■ WHAT THE TASK REQUIRES
Given the entries that follow, write out exactly the lines starting at the one containing "blue pentagon: (37, 433) -> (26, 363), moved" and ending at the one containing "yellow arrow: (42, 86) -> (22, 21), turned 40", both ends included, and only those.

■ INPUT MATERIAL
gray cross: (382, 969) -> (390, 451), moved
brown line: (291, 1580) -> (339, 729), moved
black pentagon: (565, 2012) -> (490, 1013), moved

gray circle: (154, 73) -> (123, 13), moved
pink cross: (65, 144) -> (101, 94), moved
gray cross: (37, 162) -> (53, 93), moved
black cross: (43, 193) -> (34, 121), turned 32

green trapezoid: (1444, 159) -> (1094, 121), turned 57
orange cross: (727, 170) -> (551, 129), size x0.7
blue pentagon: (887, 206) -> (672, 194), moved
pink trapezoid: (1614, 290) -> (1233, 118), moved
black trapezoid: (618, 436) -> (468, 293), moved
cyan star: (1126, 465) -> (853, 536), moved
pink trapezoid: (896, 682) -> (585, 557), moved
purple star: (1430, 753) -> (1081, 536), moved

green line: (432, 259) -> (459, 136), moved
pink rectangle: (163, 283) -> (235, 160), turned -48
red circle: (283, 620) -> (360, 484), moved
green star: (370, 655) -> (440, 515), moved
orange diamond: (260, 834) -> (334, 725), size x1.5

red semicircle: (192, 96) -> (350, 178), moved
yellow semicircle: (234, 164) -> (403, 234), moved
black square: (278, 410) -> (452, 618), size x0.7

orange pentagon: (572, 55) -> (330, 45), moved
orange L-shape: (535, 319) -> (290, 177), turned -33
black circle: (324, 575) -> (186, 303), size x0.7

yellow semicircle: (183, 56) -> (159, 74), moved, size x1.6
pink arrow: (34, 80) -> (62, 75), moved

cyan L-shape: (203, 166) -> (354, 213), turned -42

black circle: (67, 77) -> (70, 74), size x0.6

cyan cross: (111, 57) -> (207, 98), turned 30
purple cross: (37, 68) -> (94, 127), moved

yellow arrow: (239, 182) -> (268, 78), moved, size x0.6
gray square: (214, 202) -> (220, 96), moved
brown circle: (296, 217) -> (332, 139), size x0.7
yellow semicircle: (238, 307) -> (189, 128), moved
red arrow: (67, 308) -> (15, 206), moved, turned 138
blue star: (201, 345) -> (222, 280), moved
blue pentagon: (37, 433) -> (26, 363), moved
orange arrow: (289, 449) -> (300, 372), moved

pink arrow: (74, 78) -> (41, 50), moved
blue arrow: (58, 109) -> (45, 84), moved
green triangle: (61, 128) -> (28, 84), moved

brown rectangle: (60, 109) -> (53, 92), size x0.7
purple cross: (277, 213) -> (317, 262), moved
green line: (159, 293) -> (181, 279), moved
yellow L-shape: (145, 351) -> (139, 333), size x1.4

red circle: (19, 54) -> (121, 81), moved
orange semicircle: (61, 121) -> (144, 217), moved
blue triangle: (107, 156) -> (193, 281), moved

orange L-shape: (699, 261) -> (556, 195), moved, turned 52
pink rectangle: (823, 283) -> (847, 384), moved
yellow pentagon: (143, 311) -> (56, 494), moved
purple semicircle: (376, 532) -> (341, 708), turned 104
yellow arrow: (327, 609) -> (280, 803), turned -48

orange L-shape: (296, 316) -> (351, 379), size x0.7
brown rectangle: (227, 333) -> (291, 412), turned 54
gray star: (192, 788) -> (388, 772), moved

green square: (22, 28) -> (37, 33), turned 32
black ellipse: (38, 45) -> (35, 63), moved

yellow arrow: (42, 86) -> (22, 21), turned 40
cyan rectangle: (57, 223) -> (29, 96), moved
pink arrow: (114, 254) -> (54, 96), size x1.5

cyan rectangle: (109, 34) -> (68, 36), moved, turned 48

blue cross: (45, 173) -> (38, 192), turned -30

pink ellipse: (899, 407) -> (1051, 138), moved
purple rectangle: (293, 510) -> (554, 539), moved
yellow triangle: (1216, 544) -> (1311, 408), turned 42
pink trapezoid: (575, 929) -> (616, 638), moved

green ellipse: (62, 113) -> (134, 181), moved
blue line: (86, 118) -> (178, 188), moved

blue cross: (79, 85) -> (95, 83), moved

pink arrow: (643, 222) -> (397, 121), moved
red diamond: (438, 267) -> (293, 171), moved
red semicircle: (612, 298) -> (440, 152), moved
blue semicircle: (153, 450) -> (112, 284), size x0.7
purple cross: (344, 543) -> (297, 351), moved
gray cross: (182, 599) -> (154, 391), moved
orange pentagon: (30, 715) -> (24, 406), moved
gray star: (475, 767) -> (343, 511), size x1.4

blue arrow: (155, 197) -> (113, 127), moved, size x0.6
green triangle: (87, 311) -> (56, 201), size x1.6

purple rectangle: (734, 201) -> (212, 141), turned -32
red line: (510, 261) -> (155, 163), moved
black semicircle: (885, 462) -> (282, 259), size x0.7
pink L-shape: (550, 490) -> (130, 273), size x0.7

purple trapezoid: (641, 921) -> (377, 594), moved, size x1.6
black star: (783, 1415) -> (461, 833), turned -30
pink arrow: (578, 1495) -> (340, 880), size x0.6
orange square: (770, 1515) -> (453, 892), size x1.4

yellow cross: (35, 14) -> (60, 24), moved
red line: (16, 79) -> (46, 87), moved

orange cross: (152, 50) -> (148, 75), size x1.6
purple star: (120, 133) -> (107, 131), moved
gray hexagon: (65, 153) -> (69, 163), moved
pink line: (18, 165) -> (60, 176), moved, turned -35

■ SOLUTION FOR THIS EXERCISE
blue pentagon: (37, 433) -> (26, 363), moved
orange arrow: (289, 449) -> (300, 372), moved

pink arrow: (74, 78) -> (41, 50), moved
blue arrow: (58, 109) -> (45, 84), moved
green triangle: (61, 128) -> (28, 84), moved

brown rectangle: (60, 109) -> (53, 92), size x0.7
purple cross: (277, 213) -> (317, 262), moved
green line: (159, 293) -> (181, 279), moved
yellow L-shape: (145, 351) -> (139, 333), size x1.4

red circle: (19, 54) -> (121, 81), moved
orange semicircle: (61, 121) -> (144, 217), moved
blue triangle: (107, 156) -> (193, 281), moved

orange L-shape: (699, 261) -> (556, 195), moved, turned 52
pink rectangle: (823, 283) -> (847, 384), moved
yellow pentagon: (143, 311) -> (56, 494), moved
purple semicircle: (376, 532) -> (341, 708), turned 104
yellow arrow: (327, 609) -> (280, 803), turned -48

orange L-shape: (296, 316) -> (351, 379), size x0.7
brown rectangle: (227, 333) -> (291, 412), turned 54
gray star: (192, 788) -> (388, 772), moved

green square: (22, 28) -> (37, 33), turned 32
black ellipse: (38, 45) -> (35, 63), moved

yellow arrow: (42, 86) -> (22, 21), turned 40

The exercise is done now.